EXTRACTED MATERIAL: Begin
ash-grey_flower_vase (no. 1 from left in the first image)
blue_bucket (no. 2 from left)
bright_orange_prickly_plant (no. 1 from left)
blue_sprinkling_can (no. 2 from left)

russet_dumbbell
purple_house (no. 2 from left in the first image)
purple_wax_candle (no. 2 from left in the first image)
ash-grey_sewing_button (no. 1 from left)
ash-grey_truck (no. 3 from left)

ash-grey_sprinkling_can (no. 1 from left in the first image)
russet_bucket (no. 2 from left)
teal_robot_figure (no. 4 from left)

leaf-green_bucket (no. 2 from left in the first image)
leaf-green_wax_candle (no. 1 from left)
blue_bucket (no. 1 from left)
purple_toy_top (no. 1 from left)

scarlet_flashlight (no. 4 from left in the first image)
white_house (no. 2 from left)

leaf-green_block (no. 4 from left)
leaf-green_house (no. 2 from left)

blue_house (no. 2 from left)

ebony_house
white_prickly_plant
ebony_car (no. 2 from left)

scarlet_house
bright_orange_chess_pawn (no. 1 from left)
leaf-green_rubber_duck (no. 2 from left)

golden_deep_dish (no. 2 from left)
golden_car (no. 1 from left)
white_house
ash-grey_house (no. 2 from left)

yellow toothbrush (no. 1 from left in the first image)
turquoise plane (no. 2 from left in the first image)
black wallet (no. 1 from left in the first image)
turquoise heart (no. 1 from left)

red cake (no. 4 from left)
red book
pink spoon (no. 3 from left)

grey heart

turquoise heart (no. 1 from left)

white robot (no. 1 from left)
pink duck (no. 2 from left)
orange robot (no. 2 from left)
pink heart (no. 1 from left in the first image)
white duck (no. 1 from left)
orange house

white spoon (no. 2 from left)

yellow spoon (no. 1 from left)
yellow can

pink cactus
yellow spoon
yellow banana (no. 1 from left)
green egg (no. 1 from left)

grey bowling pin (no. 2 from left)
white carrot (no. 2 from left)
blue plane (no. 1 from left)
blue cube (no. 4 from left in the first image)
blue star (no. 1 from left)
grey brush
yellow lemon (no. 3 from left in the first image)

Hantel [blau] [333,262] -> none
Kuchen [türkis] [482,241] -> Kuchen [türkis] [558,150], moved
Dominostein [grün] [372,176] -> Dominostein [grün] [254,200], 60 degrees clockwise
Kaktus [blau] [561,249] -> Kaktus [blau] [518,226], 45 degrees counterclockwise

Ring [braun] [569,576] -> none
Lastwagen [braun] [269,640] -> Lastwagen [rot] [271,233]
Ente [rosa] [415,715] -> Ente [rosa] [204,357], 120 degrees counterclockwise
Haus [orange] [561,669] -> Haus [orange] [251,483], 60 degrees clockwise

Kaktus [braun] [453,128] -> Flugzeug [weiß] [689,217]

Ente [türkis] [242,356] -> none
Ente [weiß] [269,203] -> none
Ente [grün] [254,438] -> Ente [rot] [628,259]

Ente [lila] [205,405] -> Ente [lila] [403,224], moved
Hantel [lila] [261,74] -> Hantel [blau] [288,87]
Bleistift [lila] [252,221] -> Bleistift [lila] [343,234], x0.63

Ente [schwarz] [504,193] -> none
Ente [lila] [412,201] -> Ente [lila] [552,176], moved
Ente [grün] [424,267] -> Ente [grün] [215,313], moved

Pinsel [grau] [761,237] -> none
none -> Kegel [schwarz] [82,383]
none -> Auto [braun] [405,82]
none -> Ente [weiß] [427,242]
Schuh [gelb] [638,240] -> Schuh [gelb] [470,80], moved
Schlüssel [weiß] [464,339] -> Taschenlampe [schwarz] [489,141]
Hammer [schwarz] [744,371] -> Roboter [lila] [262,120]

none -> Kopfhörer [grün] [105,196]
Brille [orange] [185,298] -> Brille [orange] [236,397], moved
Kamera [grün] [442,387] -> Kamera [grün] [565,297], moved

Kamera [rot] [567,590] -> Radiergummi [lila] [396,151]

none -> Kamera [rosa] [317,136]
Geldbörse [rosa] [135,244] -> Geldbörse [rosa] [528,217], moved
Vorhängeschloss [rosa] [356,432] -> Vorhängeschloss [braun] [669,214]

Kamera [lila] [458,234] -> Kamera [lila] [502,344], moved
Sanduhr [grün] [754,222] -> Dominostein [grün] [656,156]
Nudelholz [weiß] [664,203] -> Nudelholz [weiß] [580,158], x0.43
EXTRACTED MATERIAL: End
WORK ITEM -> Copy out only the lines of the records above from the one with "blue_bucket (no. 2 from left)" through the one with "black wallet (no.", exactly as they stand, both included.

TASK OUTPUT ->
blue_bucket (no. 2 from left)
bright_orange_prickly_plant (no. 1 from left)
blue_sprinkling_can (no. 2 from left)

russet_dumbbell
purple_house (no. 2 from left in the first image)
purple_wax_candle (no. 2 from left in the first image)
ash-grey_sewing_button (no. 1 from left)
ash-grey_truck (no. 3 from left)

ash-grey_sprinkling_can (no. 1 from left in the first image)
russet_bucket (no. 2 from left)
teal_robot_figure (no. 4 from left)

leaf-green_bucket (no. 2 from left in the first image)
leaf-green_wax_candle (no. 1 from left)
blue_bucket (no. 1 from left)
purple_toy_top (no. 1 from left)

scarlet_flashlight (no. 4 from left in the first image)
white_house (no. 2 from left)

leaf-green_block (no. 4 from left)
leaf-green_house (no. 2 from left)

blue_house (no. 2 from left)

ebony_house
white_prickly_plant
ebony_car (no. 2 from left)

scarlet_house
bright_orange_chess_pawn (no. 1 from left)
leaf-green_rubber_duck (no. 2 from left)

golden_deep_dish (no. 2 from left)
golden_car (no. 1 from left)
white_house
ash-grey_house (no. 2 from left)

yellow toothbrush (no. 1 from left in the first image)
turquoise plane (no. 2 from left in the first image)
black wallet (no. 1 from left in the first image)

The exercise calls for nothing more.